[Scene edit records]

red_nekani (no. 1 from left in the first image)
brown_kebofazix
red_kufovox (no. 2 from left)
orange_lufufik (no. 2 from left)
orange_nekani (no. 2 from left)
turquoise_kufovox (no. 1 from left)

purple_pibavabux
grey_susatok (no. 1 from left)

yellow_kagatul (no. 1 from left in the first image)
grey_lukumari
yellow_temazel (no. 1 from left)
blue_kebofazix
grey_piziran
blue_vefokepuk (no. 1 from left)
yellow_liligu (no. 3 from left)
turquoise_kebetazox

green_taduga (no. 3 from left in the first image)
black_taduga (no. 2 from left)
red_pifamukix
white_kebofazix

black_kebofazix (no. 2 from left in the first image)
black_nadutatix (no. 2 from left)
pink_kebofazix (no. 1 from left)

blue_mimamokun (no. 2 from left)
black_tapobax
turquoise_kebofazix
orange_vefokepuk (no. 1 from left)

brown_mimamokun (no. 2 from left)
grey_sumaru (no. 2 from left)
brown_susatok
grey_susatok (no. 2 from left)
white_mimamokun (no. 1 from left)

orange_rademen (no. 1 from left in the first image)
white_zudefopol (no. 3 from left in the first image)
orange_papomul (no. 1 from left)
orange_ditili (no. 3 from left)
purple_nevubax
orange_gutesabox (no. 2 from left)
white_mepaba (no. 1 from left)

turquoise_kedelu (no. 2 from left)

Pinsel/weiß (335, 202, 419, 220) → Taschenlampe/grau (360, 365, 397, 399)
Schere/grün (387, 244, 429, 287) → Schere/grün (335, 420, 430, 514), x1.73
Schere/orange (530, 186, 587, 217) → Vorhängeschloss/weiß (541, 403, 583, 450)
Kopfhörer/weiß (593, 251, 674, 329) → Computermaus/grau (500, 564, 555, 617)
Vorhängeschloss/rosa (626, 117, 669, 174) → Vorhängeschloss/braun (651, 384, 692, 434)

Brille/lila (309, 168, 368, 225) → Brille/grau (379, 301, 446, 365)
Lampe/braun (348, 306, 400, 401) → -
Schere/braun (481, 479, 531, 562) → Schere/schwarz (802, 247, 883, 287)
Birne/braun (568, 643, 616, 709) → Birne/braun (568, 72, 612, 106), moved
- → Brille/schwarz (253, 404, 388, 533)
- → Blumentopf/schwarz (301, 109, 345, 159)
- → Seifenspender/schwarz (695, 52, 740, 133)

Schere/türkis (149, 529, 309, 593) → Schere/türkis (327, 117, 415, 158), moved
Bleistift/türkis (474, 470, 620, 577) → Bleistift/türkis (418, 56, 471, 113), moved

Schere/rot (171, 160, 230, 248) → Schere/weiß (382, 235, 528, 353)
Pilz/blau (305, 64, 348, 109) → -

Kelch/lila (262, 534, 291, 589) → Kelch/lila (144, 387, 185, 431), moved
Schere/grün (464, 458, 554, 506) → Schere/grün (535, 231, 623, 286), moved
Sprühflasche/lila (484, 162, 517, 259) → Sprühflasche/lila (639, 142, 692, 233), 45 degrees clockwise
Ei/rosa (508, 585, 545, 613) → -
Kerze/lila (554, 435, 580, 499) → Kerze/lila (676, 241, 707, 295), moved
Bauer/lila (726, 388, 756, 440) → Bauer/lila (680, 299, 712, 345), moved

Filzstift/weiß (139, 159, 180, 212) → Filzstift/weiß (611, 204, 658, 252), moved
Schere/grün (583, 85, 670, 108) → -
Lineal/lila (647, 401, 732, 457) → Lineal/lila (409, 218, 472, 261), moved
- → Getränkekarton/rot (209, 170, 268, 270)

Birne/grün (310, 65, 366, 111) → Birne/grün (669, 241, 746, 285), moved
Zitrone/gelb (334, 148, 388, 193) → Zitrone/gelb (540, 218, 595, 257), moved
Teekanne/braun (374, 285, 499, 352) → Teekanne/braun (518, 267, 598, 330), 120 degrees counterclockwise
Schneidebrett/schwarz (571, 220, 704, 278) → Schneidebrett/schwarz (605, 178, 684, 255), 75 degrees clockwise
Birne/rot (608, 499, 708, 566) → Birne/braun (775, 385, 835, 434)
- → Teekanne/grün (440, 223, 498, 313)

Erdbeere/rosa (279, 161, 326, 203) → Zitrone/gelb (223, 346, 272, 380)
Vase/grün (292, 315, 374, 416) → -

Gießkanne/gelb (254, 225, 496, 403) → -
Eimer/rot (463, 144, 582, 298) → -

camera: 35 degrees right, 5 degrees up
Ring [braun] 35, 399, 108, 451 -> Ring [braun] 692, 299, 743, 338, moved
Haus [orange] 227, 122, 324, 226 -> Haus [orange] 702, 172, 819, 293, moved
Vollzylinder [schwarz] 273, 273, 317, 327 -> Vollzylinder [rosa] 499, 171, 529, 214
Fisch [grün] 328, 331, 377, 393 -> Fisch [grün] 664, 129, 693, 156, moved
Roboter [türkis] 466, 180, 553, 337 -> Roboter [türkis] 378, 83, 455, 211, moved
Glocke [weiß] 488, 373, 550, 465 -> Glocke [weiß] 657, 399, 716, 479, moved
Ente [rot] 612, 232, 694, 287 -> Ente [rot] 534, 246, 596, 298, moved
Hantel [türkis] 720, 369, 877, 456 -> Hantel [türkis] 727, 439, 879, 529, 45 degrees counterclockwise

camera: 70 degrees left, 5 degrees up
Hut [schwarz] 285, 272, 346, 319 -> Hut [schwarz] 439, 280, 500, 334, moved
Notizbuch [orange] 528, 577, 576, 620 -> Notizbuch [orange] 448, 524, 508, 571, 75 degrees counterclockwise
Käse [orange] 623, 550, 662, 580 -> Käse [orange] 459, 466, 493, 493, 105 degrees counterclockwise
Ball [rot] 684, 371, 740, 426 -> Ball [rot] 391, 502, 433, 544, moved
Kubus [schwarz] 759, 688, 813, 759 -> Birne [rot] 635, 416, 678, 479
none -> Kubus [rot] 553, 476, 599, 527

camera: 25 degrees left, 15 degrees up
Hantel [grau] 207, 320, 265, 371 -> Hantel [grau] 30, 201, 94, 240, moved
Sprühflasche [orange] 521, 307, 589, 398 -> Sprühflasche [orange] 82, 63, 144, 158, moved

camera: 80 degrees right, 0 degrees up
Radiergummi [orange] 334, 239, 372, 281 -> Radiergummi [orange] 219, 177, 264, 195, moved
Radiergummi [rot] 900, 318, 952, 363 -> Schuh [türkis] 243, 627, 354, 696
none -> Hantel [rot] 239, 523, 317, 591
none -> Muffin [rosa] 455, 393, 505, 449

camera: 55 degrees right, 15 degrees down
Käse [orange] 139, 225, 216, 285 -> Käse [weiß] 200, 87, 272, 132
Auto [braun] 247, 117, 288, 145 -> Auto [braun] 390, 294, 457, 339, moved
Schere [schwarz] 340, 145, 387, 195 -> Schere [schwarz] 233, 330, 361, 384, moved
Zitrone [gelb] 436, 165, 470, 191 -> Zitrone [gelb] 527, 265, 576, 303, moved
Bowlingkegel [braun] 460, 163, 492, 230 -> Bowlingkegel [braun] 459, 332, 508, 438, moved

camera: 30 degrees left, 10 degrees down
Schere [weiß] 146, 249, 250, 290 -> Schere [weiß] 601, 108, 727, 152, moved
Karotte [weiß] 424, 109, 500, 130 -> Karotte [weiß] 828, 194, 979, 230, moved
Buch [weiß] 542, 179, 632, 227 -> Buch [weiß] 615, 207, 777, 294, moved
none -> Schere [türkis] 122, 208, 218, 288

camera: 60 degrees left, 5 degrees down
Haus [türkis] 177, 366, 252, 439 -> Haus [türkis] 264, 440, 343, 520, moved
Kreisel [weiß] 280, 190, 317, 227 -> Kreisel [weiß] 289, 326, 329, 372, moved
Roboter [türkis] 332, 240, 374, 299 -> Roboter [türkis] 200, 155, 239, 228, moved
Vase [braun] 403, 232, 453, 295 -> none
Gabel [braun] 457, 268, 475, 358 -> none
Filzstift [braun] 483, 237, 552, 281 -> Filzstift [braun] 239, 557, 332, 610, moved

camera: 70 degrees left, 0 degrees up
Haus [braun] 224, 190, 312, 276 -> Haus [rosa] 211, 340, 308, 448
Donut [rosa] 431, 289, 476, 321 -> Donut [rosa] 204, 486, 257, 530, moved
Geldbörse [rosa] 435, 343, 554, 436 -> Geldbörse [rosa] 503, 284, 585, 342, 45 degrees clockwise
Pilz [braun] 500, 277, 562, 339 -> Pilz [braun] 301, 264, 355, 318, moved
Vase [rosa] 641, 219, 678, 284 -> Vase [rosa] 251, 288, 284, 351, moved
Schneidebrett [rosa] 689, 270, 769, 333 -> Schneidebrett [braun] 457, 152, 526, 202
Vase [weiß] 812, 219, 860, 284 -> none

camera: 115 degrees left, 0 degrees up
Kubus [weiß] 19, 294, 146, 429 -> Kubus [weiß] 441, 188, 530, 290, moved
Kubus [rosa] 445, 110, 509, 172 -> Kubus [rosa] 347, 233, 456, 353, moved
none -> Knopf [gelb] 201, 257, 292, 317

— Required work —
Only one stretch of the entries above is wanted: the lines from the one containing "grey_piziran" through the one containing "Schere/grün (387, 244, 429, 287)". Please reproduce it exactly.

— Result for this task —
grey_piziran
blue_vefokepuk (no. 1 from left)
yellow_liligu (no. 3 from left)
turquoise_kebetazox

green_taduga (no. 3 from left in the first image)
black_taduga (no. 2 from left)
red_pifamukix
white_kebofazix

black_kebofazix (no. 2 from left in the first image)
black_nadutatix (no. 2 from left)
pink_kebofazix (no. 1 from left)

blue_mimamokun (no. 2 from left)
black_tapobax
turquoise_kebofazix
orange_vefokepuk (no. 1 from left)

brown_mimamokun (no. 2 from left)
grey_sumaru (no. 2 from left)
brown_susatok
grey_susatok (no. 2 from left)
white_mimamokun (no. 1 from left)

orange_rademen (no. 1 from left in the first image)
white_zudefopol (no. 3 from left in the first image)
orange_papomul (no. 1 from left)
orange_ditili (no. 3 from left)
purple_nevubax
orange_gutesabox (no. 2 from left)
white_mepaba (no. 1 from left)

turquoise_kedelu (no. 2 from left)

Pinsel/weiß (335, 202, 419, 220) → Taschenlampe/grau (360, 365, 397, 399)
Schere/grün (387, 244, 429, 287) → Schere/grün (335, 420, 430, 514), x1.73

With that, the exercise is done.